**Work order**
Retype the entries word for word, leaving nothing out.

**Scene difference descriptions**

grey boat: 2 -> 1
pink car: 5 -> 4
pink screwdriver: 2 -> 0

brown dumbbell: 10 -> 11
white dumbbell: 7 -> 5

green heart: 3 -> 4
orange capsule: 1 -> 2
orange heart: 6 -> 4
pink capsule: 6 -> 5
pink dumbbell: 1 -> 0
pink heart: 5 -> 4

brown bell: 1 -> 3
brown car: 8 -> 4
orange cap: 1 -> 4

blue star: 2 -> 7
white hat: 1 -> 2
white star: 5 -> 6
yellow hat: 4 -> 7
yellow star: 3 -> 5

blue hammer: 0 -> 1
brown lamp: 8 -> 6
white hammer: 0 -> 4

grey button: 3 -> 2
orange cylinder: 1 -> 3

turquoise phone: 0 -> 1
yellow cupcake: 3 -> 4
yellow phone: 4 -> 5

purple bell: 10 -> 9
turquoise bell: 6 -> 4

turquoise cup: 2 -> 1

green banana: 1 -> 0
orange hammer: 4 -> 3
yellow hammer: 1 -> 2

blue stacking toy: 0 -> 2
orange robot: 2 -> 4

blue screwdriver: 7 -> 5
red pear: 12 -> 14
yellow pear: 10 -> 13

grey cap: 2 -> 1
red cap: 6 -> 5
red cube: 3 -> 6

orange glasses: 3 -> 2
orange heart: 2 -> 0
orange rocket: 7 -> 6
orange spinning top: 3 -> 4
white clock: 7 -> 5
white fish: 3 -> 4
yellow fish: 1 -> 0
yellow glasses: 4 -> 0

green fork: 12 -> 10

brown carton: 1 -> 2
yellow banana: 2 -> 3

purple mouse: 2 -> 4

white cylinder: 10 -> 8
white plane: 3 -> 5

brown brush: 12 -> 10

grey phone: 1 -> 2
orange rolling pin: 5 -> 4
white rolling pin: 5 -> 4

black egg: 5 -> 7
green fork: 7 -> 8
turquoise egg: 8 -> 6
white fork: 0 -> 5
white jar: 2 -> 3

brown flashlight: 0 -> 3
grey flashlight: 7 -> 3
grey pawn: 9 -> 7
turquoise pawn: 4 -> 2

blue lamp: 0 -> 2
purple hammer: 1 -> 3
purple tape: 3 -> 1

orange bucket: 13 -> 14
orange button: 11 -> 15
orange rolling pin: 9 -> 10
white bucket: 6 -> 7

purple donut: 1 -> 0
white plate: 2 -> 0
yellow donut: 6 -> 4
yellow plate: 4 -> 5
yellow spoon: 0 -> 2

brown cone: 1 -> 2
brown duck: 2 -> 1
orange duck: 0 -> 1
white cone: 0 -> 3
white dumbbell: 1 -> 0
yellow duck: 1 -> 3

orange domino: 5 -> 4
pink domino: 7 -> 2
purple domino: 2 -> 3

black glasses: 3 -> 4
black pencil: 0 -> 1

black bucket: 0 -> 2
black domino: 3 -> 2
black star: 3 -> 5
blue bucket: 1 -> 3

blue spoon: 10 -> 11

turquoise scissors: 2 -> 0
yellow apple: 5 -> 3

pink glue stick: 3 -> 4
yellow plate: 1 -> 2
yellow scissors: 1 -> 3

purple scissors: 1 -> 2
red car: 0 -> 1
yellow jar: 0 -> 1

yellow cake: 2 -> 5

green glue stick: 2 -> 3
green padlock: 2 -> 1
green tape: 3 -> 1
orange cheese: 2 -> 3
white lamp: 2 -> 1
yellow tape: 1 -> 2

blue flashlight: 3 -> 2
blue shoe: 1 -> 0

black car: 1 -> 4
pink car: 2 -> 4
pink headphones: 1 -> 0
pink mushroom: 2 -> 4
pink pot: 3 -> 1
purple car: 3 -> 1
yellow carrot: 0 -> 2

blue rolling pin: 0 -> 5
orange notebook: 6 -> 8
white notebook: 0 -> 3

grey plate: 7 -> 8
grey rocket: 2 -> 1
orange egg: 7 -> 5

**Reply to the exercise**
grey boat: 2 -> 1
pink car: 5 -> 4
pink screwdriver: 2 -> 0

brown dumbbell: 10 -> 11
white dumbbell: 7 -> 5

green heart: 3 -> 4
orange capsule: 1 -> 2
orange heart: 6 -> 4
pink capsule: 6 -> 5
pink dumbbell: 1 -> 0
pink heart: 5 -> 4

brown bell: 1 -> 3
brown car: 8 -> 4
orange cap: 1 -> 4

blue star: 2 -> 7
white hat: 1 -> 2
white star: 5 -> 6
yellow hat: 4 -> 7
yellow star: 3 -> 5

blue hammer: 0 -> 1
brown lamp: 8 -> 6
white hammer: 0 -> 4

grey button: 3 -> 2
orange cylinder: 1 -> 3

turquoise phone: 0 -> 1
yellow cupcake: 3 -> 4
yellow phone: 4 -> 5

purple bell: 10 -> 9
turquoise bell: 6 -> 4

turquoise cup: 2 -> 1

green banana: 1 -> 0
orange hammer: 4 -> 3
yellow hammer: 1 -> 2

blue stacking toy: 0 -> 2
orange robot: 2 -> 4

blue screwdriver: 7 -> 5
red pear: 12 -> 14
yellow pear: 10 -> 13

grey cap: 2 -> 1
red cap: 6 -> 5
red cube: 3 -> 6

orange glasses: 3 -> 2
orange heart: 2 -> 0
orange rocket: 7 -> 6
orange spinning top: 3 -> 4
white clock: 7 -> 5
white fish: 3 -> 4
yellow fish: 1 -> 0
yellow glasses: 4 -> 0

green fork: 12 -> 10

brown carton: 1 -> 2
yellow banana: 2 -> 3

purple mouse: 2 -> 4

white cylinder: 10 -> 8
white plane: 3 -> 5

brown brush: 12 -> 10

grey phone: 1 -> 2
orange rolling pin: 5 -> 4
white rolling pin: 5 -> 4

black egg: 5 -> 7
green fork: 7 -> 8
turquoise egg: 8 -> 6
white fork: 0 -> 5
white jar: 2 -> 3

brown flashlight: 0 -> 3
grey flashlight: 7 -> 3
grey pawn: 9 -> 7
turquoise pawn: 4 -> 2

blue lamp: 0 -> 2
purple hammer: 1 -> 3
purple tape: 3 -> 1

orange bucket: 13 -> 14
orange button: 11 -> 15
orange rolling pin: 9 -> 10
white bucket: 6 -> 7

purple donut: 1 -> 0
white plate: 2 -> 0
yellow donut: 6 -> 4
yellow plate: 4 -> 5
yellow spoon: 0 -> 2

brown cone: 1 -> 2
brown duck: 2 -> 1
orange duck: 0 -> 1
white cone: 0 -> 3
white dumbbell: 1 -> 0
yellow duck: 1 -> 3

orange domino: 5 -> 4
pink domino: 7 -> 2
purple domino: 2 -> 3

black glasses: 3 -> 4
black pencil: 0 -> 1

black bucket: 0 -> 2
black domino: 3 -> 2
black star: 3 -> 5
blue bucket: 1 -> 3

blue spoon: 10 -> 11

turquoise scissors: 2 -> 0
yellow apple: 5 -> 3

pink glue stick: 3 -> 4
yellow plate: 1 -> 2
yellow scissors: 1 -> 3

purple scissors: 1 -> 2
red car: 0 -> 1
yellow jar: 0 -> 1

yellow cake: 2 -> 5

green glue stick: 2 -> 3
green padlock: 2 -> 1
green tape: 3 -> 1
orange cheese: 2 -> 3
white lamp: 2 -> 1
yellow tape: 1 -> 2

blue flashlight: 3 -> 2
blue shoe: 1 -> 0

black car: 1 -> 4
pink car: 2 -> 4
pink headphones: 1 -> 0
pink mushroom: 2 -> 4
pink pot: 3 -> 1
purple car: 3 -> 1
yellow carrot: 0 -> 2

blue rolling pin: 0 -> 5
orange notebook: 6 -> 8
white notebook: 0 -> 3

grey plate: 7 -> 8
grey rocket: 2 -> 1
orange egg: 7 -> 5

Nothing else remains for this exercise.